Collected data entries
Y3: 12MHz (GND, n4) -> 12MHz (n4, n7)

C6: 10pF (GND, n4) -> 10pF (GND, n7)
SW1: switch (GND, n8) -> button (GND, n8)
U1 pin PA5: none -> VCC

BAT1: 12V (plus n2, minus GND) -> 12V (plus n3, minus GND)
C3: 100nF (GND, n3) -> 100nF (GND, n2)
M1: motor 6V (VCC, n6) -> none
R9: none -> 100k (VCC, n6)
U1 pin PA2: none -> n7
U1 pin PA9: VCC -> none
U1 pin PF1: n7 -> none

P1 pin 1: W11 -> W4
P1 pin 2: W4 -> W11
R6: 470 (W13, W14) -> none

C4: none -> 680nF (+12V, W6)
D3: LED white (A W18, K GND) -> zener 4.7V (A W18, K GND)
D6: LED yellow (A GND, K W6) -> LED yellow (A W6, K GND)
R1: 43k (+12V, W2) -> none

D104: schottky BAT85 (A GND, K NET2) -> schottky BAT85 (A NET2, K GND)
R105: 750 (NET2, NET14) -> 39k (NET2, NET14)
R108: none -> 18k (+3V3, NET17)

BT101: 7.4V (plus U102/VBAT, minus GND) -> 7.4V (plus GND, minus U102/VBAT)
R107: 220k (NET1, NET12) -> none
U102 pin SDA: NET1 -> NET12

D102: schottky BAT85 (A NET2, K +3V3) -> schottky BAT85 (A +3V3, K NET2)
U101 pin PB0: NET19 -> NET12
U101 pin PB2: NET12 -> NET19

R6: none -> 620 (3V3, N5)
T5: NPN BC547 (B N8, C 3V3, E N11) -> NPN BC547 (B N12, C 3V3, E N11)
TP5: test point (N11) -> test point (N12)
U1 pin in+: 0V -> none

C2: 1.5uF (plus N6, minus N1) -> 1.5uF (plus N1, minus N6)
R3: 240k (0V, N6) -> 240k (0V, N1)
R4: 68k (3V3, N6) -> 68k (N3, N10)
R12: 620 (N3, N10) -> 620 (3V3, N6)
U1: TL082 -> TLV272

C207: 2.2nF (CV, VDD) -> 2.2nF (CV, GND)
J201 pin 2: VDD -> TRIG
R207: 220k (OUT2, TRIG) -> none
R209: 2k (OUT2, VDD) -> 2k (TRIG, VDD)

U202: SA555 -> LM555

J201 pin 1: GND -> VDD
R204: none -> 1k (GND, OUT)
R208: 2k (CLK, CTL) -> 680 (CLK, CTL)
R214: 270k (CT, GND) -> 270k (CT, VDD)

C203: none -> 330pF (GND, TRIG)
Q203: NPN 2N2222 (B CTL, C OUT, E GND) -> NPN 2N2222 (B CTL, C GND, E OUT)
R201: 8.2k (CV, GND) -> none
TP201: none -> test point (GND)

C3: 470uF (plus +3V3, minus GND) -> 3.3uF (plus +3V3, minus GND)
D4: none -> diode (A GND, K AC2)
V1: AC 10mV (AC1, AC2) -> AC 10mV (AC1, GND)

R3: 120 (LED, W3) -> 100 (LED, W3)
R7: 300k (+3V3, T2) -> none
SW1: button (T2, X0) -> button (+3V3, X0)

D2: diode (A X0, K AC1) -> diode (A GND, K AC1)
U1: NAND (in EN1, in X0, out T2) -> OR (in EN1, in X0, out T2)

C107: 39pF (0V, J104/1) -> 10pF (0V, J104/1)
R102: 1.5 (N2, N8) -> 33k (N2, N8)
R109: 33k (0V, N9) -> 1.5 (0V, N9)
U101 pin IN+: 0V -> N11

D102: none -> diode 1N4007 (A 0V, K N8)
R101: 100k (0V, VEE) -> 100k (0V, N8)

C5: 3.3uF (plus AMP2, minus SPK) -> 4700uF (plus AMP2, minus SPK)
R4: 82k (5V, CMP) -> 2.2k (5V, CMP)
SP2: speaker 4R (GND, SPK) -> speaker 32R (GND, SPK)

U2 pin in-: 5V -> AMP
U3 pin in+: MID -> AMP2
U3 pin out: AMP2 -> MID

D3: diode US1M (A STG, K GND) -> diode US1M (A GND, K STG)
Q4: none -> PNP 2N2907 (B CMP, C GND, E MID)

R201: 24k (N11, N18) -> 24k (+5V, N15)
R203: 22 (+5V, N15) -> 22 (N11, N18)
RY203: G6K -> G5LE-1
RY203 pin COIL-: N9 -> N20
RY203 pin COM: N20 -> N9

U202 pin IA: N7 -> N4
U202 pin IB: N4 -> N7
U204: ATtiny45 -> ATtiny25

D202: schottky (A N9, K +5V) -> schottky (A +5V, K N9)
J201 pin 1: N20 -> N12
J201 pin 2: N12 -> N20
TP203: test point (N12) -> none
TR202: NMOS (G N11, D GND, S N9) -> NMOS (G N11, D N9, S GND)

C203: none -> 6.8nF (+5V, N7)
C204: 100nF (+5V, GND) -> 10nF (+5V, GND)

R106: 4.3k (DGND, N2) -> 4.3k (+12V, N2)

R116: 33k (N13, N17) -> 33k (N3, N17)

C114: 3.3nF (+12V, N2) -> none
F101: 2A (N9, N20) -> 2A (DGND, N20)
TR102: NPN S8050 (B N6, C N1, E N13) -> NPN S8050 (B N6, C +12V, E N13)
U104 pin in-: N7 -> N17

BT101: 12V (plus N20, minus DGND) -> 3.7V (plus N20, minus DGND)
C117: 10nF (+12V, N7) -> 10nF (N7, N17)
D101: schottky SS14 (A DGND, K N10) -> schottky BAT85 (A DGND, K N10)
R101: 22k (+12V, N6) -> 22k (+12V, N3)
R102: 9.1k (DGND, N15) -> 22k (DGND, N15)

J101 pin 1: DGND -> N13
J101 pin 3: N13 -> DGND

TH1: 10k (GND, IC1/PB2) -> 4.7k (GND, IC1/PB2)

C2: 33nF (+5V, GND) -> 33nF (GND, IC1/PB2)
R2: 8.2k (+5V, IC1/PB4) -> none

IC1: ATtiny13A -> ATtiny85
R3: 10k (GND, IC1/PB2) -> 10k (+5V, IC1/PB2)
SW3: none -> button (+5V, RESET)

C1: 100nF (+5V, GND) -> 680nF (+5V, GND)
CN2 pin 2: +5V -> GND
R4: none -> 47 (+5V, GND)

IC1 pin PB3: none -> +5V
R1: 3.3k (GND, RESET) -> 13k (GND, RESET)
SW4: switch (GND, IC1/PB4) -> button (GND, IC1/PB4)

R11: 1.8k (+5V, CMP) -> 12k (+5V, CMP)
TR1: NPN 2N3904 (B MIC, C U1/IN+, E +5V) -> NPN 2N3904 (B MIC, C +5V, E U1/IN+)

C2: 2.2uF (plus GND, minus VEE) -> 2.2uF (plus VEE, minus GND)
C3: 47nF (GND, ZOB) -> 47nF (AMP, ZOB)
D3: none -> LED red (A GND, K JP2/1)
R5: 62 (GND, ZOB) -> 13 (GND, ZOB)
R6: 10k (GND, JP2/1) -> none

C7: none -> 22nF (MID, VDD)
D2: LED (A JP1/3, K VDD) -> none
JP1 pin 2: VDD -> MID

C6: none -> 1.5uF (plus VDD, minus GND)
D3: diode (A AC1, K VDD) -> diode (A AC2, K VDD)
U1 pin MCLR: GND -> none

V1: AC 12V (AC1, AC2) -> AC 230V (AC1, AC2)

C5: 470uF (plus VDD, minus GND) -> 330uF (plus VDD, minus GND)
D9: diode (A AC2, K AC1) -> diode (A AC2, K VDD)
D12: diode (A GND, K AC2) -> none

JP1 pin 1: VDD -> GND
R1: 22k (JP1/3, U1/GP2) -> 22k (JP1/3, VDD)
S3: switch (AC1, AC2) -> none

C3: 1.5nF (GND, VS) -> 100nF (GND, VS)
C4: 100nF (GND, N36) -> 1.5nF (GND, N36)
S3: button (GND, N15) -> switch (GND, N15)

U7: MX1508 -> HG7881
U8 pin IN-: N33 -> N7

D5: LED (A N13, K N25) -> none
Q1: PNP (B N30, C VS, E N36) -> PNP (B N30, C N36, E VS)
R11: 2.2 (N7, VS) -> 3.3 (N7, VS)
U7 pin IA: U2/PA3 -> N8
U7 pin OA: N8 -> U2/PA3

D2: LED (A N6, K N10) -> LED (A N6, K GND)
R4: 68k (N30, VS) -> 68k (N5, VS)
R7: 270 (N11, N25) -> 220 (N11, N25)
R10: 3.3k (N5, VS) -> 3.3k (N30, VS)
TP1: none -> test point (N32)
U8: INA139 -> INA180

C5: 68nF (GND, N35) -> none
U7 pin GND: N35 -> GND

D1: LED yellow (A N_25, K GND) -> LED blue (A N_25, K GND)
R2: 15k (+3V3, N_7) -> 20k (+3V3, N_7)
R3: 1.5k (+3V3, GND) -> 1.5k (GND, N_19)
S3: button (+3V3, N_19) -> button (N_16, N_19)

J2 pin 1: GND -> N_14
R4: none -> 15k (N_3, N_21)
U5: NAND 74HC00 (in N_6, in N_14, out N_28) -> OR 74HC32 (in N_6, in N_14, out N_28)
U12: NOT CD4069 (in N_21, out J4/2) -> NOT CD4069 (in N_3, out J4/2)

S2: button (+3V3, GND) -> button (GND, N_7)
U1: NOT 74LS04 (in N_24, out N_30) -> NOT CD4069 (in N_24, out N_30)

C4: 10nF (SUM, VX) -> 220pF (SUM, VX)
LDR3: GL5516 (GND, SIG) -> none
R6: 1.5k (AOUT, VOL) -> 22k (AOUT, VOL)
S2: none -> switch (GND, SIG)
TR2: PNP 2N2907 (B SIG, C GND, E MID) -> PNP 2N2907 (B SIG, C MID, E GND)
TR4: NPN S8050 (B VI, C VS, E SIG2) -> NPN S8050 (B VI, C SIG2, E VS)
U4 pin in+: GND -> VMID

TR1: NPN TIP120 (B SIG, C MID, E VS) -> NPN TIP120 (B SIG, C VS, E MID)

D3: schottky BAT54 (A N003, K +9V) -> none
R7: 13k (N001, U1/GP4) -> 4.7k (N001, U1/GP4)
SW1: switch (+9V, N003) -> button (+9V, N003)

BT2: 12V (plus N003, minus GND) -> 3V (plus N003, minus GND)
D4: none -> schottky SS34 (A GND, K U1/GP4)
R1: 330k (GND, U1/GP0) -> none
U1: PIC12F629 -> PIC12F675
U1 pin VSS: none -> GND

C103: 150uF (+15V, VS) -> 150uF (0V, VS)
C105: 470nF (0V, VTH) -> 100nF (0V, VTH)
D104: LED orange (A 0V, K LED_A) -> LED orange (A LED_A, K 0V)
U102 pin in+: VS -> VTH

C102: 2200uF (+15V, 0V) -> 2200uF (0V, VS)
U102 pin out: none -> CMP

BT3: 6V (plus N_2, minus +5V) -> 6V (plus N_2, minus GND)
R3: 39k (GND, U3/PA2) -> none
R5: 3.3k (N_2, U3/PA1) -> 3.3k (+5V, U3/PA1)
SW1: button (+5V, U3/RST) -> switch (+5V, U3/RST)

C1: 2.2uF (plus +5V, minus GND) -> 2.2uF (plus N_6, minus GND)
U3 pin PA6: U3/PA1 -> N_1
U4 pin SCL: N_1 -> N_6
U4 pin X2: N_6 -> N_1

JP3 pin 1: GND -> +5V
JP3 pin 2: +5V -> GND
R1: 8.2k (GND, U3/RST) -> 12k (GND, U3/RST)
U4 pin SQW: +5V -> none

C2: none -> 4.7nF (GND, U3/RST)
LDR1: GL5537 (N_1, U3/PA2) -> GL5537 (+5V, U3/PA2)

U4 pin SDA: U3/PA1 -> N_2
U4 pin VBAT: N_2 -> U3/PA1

## Problem to work on
Beginning with the opening line above, retype the records exactly through the line with "R6: none -> 620 (3V3, N5)", both ends included.

## Solution to this task
Y3: 12MHz (GND, n4) -> 12MHz (n4, n7)

C6: 10pF (GND, n4) -> 10pF (GND, n7)
SW1: switch (GND, n8) -> button (GND, n8)
U1 pin PA5: none -> VCC

BAT1: 12V (plus n2, minus GND) -> 12V (plus n3, minus GND)
C3: 100nF (GND, n3) -> 100nF (GND, n2)
M1: motor 6V (VCC, n6) -> none
R9: none -> 100k (VCC, n6)
U1 pin PA2: none -> n7
U1 pin PA9: VCC -> none
U1 pin PF1: n7 -> none

P1 pin 1: W11 -> W4
P1 pin 2: W4 -> W11
R6: 470 (W13, W14) -> none

C4: none -> 680nF (+12V, W6)
D3: LED white (A W18, K GND) -> zener 4.7V (A W18, K GND)
D6: LED yellow (A GND, K W6) -> LED yellow (A W6, K GND)
R1: 43k (+12V, W2) -> none

D104: schottky BAT85 (A GND, K NET2) -> schottky BAT85 (A NET2, K GND)
R105: 750 (NET2, NET14) -> 39k (NET2, NET14)
R108: none -> 18k (+3V3, NET17)

BT101: 7.4V (plus U102/VBAT, minus GND) -> 7.4V (plus GND, minus U102/VBAT)
R107: 220k (NET1, NET12) -> none
U102 pin SDA: NET1 -> NET12

D102: schottky BAT85 (A NET2, K +3V3) -> schottky BAT85 (A +3V3, K NET2)
U101 pin PB0: NET19 -> NET12
U101 pin PB2: NET12 -> NET19

R6: none -> 620 (3V3, N5)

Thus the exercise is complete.